Directive: Copy word for word the lines of the items below, starting at the line containing "Trace every road" and ending at the line containing "road 4 (residential): [(304,148),(216,0)]", with both of those lines included.

Given records:
· · ·
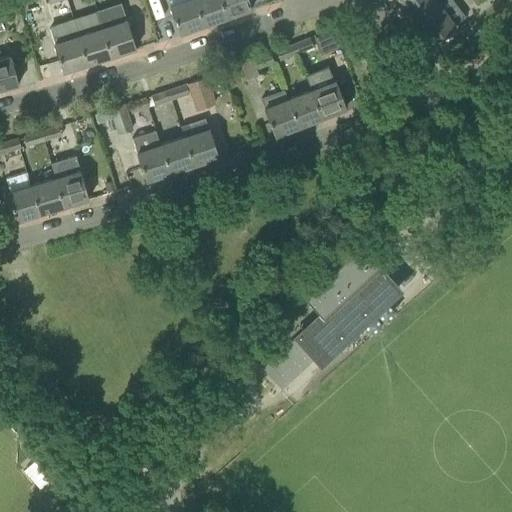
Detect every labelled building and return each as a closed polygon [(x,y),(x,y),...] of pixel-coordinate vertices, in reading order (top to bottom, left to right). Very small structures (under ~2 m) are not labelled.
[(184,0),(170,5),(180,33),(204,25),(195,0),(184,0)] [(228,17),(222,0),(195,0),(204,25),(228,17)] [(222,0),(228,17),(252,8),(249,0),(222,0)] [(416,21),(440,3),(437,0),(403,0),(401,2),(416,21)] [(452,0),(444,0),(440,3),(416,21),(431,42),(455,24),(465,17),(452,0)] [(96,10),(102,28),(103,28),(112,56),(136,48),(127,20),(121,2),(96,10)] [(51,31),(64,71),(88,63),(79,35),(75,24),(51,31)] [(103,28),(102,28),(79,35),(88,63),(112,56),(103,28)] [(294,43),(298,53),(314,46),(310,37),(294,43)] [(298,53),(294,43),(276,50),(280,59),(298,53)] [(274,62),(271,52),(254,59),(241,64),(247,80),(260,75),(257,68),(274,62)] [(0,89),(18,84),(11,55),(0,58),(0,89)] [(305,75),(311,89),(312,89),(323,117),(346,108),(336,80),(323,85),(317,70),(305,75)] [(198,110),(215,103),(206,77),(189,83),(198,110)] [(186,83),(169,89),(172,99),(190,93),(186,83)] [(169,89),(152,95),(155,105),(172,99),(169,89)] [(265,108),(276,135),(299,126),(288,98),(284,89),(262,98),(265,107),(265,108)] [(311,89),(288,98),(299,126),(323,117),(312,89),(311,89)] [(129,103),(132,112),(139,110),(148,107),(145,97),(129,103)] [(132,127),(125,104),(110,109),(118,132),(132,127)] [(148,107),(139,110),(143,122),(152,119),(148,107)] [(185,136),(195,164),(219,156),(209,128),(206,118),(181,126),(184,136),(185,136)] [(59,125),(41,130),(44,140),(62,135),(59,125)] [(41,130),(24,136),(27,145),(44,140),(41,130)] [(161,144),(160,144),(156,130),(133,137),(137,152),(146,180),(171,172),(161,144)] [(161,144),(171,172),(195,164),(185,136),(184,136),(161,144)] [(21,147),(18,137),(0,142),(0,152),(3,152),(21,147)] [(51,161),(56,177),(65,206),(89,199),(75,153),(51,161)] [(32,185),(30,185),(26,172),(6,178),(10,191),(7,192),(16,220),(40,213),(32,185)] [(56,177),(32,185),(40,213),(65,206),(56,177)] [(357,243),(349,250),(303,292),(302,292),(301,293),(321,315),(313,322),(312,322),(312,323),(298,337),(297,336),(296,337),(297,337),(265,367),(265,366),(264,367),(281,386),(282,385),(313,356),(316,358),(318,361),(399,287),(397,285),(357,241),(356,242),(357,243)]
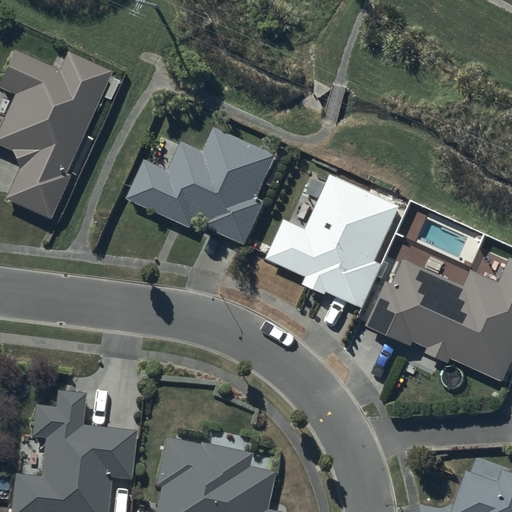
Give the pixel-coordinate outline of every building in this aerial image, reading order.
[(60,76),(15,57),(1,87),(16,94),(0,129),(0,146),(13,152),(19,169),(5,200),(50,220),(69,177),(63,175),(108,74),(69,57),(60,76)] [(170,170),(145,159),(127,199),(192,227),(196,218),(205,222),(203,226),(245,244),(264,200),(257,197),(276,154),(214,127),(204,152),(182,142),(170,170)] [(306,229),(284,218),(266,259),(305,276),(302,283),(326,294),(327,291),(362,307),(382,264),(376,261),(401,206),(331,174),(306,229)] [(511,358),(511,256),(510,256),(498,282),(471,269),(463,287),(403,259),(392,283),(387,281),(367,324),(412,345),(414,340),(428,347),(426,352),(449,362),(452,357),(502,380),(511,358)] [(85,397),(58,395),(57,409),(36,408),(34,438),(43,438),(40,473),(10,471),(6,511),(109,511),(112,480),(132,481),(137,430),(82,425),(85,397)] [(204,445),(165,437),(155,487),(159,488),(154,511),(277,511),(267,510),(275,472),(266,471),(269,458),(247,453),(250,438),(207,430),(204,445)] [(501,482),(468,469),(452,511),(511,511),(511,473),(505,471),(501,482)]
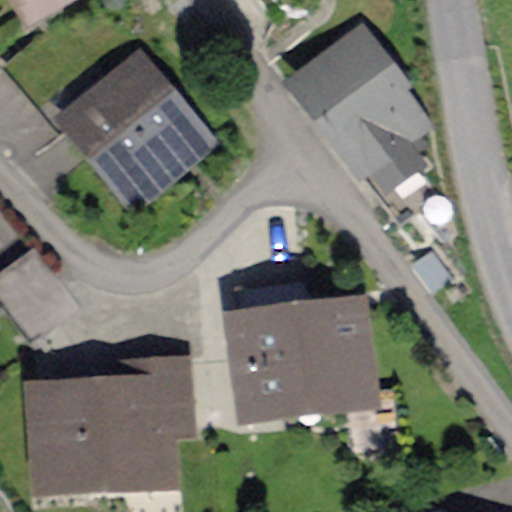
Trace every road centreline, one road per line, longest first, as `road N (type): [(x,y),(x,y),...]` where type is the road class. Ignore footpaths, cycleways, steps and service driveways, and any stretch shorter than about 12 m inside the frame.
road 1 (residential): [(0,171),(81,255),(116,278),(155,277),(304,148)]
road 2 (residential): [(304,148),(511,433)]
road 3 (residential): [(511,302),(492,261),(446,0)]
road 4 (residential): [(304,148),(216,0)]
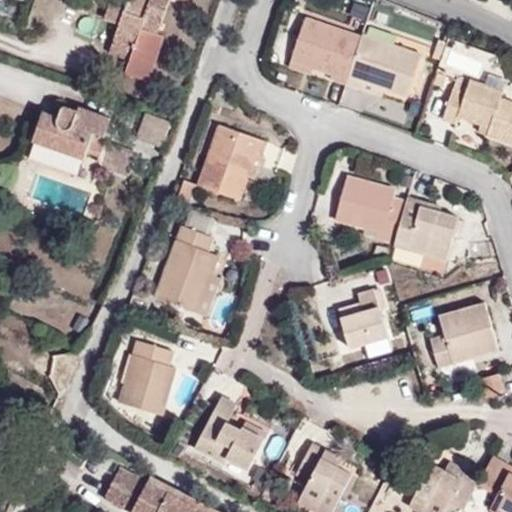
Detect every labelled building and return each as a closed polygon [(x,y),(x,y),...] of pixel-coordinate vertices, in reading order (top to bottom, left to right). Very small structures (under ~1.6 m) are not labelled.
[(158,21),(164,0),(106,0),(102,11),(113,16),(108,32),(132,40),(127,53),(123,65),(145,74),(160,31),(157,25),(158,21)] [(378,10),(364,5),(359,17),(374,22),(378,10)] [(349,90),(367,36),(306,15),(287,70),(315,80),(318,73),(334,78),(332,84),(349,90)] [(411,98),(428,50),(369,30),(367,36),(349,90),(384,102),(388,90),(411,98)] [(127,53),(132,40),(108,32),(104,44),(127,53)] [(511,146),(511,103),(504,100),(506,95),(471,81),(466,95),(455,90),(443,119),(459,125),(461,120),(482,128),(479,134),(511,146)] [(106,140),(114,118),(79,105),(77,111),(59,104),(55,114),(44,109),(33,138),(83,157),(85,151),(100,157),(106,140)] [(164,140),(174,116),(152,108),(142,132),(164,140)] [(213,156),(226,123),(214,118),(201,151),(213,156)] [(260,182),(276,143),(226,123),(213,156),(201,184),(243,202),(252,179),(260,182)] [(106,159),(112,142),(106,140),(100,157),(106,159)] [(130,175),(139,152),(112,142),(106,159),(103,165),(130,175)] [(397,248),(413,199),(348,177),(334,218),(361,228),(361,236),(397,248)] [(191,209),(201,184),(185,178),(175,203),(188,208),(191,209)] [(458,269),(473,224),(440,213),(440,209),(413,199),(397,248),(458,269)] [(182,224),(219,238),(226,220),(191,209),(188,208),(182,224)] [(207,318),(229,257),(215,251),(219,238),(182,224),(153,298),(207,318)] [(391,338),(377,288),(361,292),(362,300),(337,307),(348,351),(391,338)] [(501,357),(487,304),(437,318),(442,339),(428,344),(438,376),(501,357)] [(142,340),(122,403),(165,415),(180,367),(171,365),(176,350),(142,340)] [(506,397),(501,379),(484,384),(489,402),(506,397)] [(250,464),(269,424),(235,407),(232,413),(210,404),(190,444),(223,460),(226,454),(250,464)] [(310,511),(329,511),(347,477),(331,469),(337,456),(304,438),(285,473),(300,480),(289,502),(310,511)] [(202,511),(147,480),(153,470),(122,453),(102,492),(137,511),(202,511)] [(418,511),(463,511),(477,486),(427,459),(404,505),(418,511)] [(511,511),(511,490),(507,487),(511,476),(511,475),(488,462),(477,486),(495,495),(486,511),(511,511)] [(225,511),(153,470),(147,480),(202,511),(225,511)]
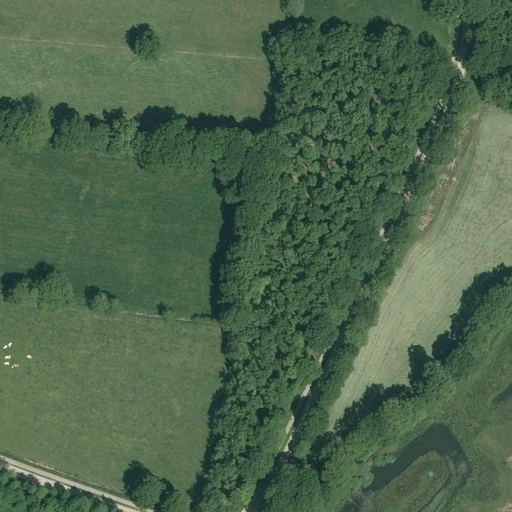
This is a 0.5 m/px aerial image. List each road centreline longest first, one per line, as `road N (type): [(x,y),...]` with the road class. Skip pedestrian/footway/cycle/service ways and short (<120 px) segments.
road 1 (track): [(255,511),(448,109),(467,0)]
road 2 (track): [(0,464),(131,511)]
· · ·
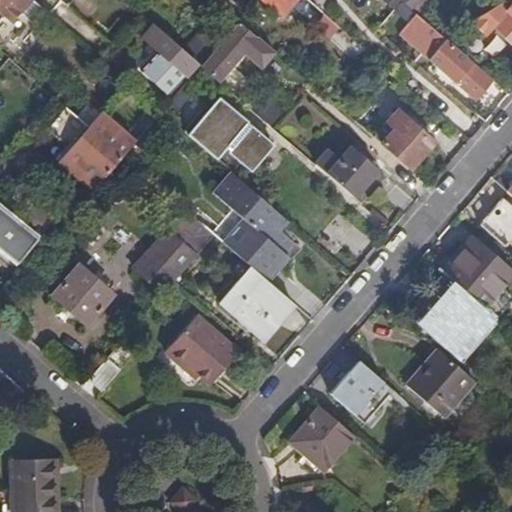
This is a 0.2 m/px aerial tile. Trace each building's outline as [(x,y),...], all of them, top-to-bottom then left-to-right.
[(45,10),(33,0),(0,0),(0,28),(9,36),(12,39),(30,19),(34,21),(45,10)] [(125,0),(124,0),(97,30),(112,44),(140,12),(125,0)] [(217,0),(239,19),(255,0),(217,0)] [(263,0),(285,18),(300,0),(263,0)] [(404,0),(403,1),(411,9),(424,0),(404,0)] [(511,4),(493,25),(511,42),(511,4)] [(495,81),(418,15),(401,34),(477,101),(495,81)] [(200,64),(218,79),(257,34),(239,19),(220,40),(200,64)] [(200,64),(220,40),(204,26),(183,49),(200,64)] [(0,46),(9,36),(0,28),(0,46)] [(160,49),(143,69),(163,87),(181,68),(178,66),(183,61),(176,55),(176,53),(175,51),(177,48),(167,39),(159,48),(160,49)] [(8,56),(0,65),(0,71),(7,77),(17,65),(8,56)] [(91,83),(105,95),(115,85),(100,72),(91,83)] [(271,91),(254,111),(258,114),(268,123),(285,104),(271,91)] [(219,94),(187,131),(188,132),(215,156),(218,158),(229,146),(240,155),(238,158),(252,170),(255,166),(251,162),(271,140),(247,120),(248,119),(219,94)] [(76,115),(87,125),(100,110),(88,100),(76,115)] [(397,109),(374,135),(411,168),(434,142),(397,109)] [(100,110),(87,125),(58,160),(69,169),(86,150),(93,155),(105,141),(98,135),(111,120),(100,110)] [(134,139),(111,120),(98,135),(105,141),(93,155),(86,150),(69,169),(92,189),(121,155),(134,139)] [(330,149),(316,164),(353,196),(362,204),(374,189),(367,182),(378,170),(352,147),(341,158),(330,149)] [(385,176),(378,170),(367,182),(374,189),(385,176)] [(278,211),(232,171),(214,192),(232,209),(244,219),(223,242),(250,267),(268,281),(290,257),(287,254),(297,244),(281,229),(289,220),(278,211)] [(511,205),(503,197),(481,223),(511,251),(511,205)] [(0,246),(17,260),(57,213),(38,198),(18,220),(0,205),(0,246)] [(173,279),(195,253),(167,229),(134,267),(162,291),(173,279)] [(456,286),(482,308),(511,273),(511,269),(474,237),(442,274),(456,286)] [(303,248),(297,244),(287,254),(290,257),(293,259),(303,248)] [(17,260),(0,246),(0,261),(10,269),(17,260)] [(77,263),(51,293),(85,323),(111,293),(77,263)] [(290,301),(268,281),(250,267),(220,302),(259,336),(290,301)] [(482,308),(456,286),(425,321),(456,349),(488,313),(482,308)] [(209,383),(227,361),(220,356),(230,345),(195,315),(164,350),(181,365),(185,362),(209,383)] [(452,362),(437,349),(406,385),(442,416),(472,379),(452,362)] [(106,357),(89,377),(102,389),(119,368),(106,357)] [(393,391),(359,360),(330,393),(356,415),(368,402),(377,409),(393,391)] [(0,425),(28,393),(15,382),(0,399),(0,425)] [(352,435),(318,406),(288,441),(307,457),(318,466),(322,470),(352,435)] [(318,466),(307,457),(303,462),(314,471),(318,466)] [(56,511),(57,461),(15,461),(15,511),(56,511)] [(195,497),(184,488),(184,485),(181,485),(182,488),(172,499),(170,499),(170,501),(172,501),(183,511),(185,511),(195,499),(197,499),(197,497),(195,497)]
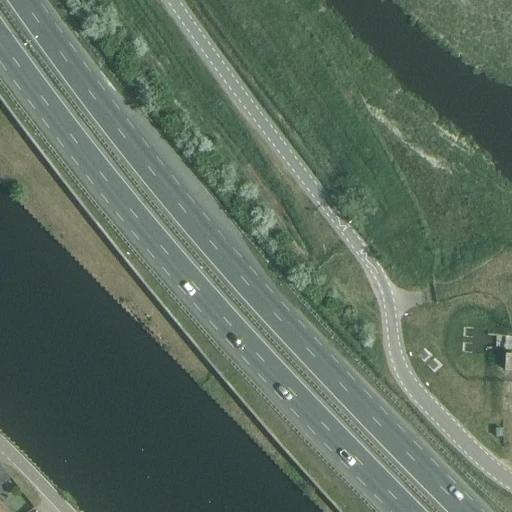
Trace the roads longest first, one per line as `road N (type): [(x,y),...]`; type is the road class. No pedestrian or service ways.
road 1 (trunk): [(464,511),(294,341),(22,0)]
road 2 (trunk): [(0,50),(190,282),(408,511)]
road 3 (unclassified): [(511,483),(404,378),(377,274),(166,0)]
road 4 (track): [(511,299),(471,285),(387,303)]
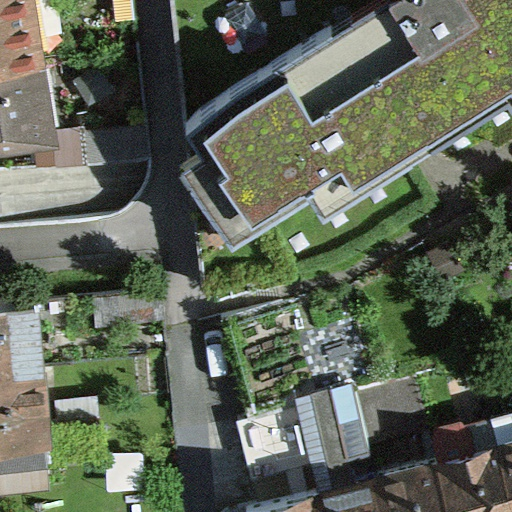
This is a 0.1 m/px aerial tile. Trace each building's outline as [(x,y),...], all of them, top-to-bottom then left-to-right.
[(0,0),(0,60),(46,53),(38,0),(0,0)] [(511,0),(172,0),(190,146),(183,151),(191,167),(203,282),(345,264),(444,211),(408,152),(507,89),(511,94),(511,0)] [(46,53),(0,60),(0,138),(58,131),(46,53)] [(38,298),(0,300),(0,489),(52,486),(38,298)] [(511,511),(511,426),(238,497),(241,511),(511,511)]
· · ·
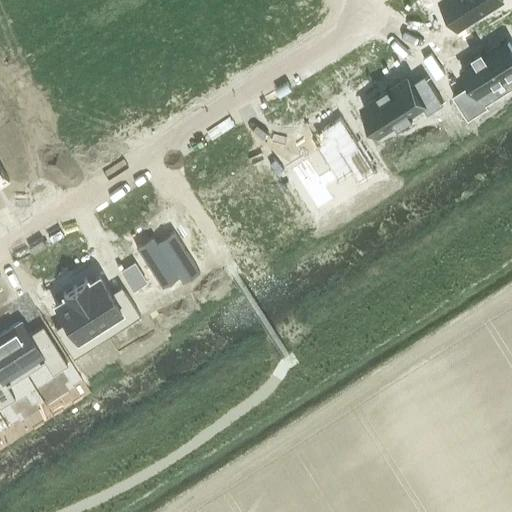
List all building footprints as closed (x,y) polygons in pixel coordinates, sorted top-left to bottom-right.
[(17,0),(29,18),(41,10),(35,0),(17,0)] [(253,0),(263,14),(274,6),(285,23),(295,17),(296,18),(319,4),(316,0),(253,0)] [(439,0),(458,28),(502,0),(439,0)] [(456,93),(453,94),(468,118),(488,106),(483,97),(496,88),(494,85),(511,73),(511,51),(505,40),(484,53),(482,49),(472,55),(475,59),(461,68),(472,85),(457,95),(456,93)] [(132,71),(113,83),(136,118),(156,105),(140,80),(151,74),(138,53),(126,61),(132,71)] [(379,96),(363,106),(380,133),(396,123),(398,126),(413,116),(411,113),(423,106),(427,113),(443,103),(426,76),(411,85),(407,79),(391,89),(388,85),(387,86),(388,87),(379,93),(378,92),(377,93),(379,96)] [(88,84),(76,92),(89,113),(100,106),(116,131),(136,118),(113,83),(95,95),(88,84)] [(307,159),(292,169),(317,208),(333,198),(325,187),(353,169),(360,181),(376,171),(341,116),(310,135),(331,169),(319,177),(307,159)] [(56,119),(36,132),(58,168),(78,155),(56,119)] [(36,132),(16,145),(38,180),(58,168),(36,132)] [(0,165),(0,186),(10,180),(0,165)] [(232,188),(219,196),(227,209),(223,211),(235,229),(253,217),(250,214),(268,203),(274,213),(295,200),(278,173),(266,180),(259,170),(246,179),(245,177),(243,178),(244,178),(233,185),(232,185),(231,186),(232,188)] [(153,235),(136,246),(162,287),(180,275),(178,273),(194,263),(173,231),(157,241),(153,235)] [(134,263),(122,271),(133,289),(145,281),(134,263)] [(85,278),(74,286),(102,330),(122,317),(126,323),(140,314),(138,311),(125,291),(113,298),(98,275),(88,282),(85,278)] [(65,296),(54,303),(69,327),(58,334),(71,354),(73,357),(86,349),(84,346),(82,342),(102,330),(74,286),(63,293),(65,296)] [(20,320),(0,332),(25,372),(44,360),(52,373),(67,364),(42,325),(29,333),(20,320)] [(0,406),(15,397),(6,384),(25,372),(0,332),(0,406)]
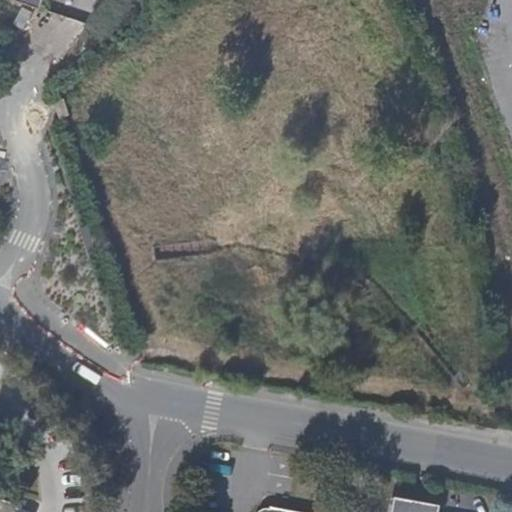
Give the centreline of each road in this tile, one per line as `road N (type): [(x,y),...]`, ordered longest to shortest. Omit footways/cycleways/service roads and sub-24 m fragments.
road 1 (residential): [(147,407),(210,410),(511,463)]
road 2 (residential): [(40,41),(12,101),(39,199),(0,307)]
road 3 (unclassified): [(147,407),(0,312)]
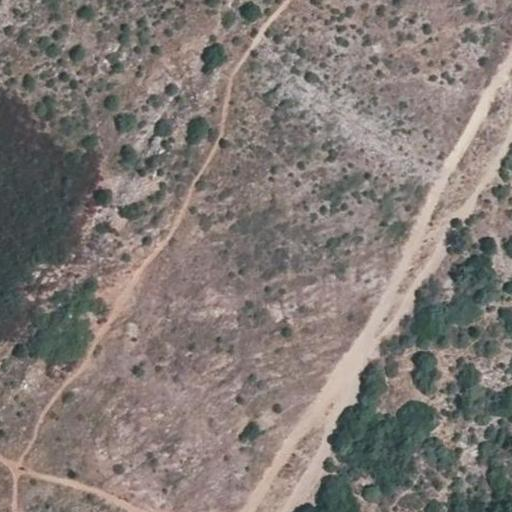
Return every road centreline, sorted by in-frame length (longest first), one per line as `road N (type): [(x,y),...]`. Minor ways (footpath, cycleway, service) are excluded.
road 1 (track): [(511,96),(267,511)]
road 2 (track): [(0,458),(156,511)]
· · ·
Exercise output:
Trace every road centreline, one road per line, longest first, as `road N (type): [(x,y),(x,y),...]` where type is the road class. Ignore footpaths, cycleways, steps and service driveways, and any stretch shorter than about 12 m inside the frame.
road 1 (residential): [(0,171),(81,255),(116,278),(155,277),(304,148)]
road 2 (residential): [(304,148),(511,433)]
road 3 (residential): [(511,302),(492,261),(446,0)]
road 4 (residential): [(304,148),(216,0)]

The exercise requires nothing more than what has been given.